Problem requirements:
Copy the data below exactly. Any pictures in it should be omitted.

Source data:

▼

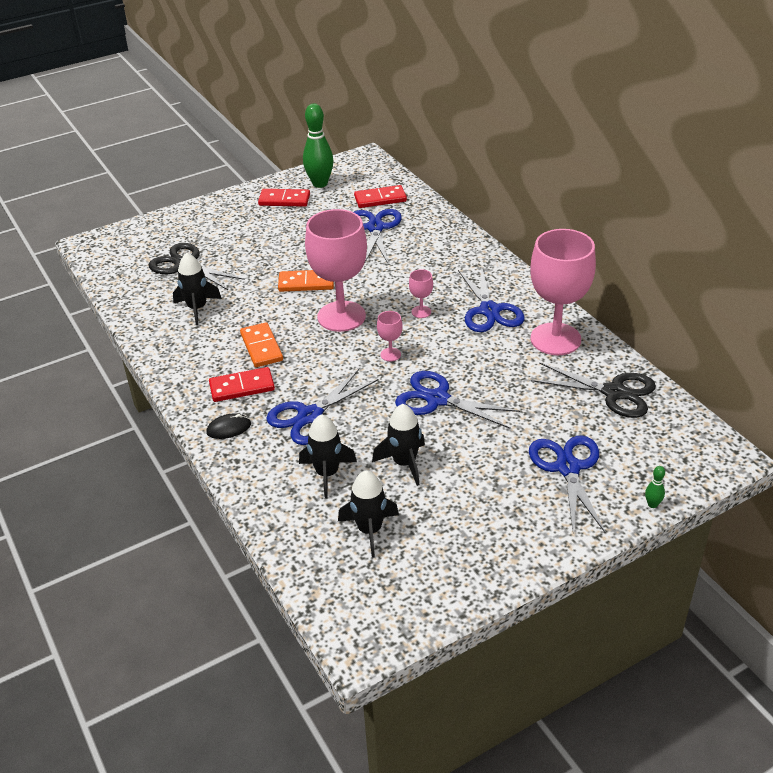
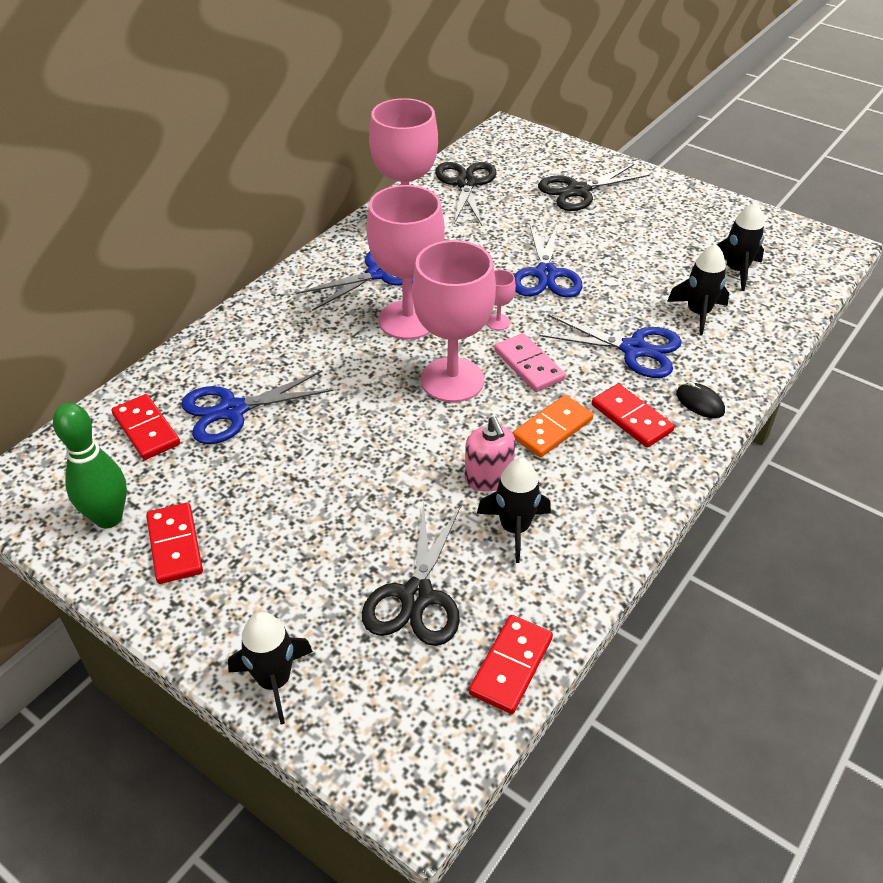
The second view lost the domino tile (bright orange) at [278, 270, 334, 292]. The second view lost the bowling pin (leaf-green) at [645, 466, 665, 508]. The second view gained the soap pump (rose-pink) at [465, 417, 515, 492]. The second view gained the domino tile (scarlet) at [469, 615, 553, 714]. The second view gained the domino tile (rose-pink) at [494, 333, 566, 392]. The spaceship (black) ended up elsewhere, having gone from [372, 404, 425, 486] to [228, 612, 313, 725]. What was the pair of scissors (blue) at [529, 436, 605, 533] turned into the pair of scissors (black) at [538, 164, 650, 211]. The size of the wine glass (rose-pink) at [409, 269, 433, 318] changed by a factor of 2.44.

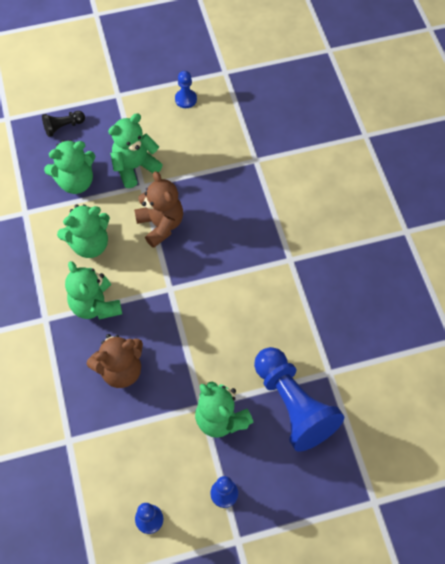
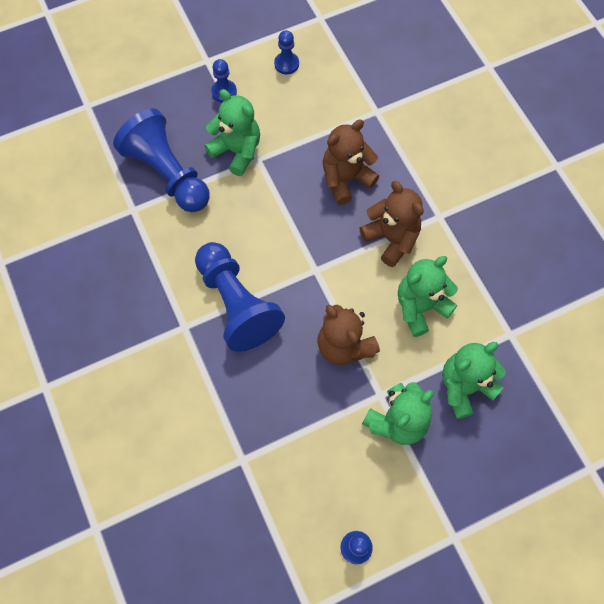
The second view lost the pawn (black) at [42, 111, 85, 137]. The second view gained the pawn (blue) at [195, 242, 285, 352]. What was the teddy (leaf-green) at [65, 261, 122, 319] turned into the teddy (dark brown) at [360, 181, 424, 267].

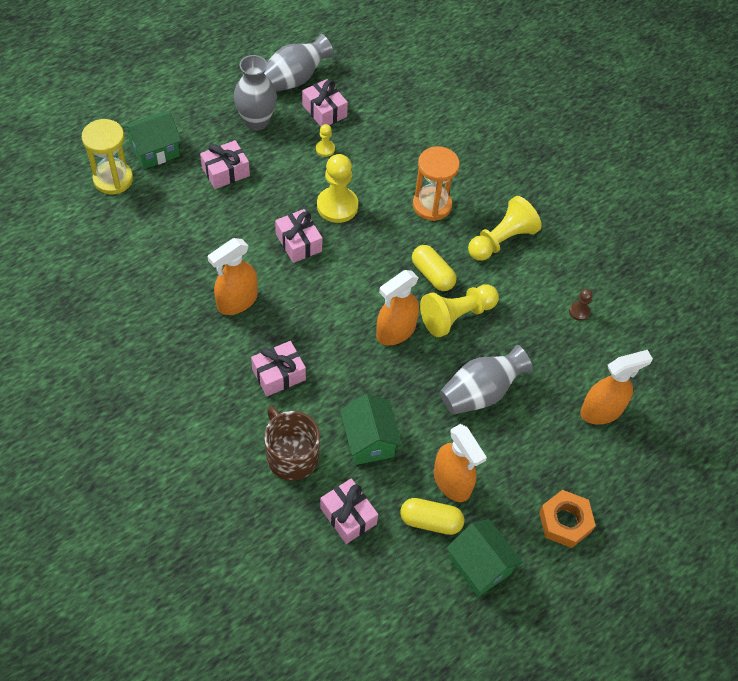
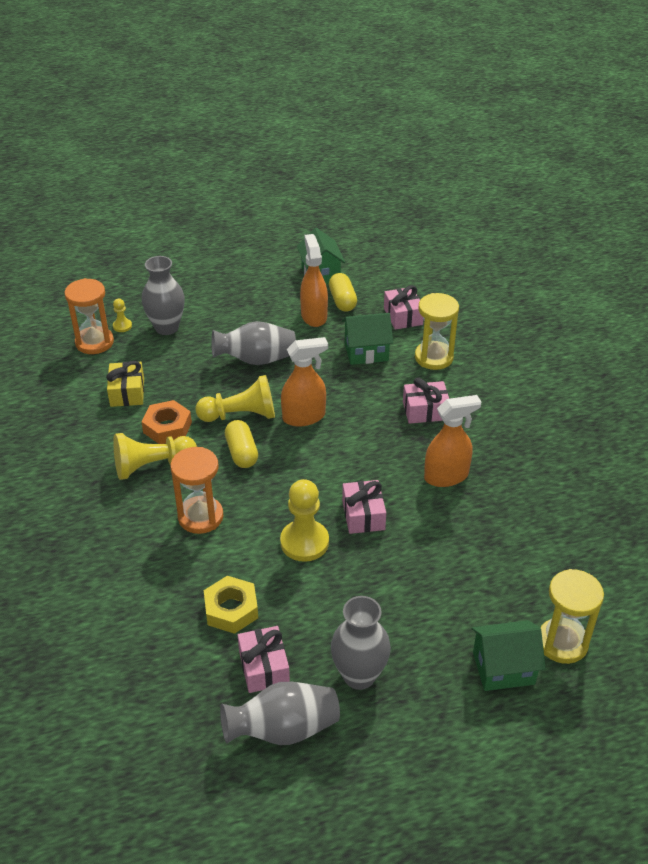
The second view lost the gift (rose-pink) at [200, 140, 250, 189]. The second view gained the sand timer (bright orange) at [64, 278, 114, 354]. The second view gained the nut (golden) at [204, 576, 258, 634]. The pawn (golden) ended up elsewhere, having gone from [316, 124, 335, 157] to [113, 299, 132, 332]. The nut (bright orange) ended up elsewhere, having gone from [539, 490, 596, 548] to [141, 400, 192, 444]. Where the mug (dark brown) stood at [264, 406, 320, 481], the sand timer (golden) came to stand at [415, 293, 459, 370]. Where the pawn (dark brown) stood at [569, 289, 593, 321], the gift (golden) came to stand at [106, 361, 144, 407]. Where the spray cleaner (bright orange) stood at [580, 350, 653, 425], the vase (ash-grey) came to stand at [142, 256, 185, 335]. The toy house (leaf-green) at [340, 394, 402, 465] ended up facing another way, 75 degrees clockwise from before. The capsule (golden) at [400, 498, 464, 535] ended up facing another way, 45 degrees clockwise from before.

▲

Written solution:
The second view lost the domino tile (bright orange) at [278, 270, 334, 292]. The second view lost the bowling pin (leaf-green) at [645, 466, 665, 508]. The second view gained the soap pump (rose-pink) at [465, 417, 515, 492]. The second view gained the domino tile (scarlet) at [469, 615, 553, 714]. The second view gained the domino tile (rose-pink) at [494, 333, 566, 392]. The spaceship (black) ended up elsewhere, having gone from [372, 404, 425, 486] to [228, 612, 313, 725]. What was the pair of scissors (blue) at [529, 436, 605, 533] turned into the pair of scissors (black) at [538, 164, 650, 211]. The size of the wine glass (rose-pink) at [409, 269, 433, 318] changed by a factor of 2.44.

The second view lost the pawn (black) at [42, 111, 85, 137]. The second view gained the pawn (blue) at [195, 242, 285, 352]. What was the teddy (leaf-green) at [65, 261, 122, 319] turned into the teddy (dark brown) at [360, 181, 424, 267].

The second view lost the gift (rose-pink) at [200, 140, 250, 189]. The second view gained the sand timer (bright orange) at [64, 278, 114, 354]. The second view gained the nut (golden) at [204, 576, 258, 634]. The pawn (golden) ended up elsewhere, having gone from [316, 124, 335, 157] to [113, 299, 132, 332]. The nut (bright orange) ended up elsewhere, having gone from [539, 490, 596, 548] to [141, 400, 192, 444]. Where the mug (dark brown) stood at [264, 406, 320, 481], the sand timer (golden) came to stand at [415, 293, 459, 370]. Where the pawn (dark brown) stood at [569, 289, 593, 321], the gift (golden) came to stand at [106, 361, 144, 407]. Where the spray cleaner (bright orange) stood at [580, 350, 653, 425], the vase (ash-grey) came to stand at [142, 256, 185, 335]. The toy house (leaf-green) at [340, 394, 402, 465] ended up facing another way, 75 degrees clockwise from before. The capsule (golden) at [400, 498, 464, 535] ended up facing another way, 45 degrees clockwise from before.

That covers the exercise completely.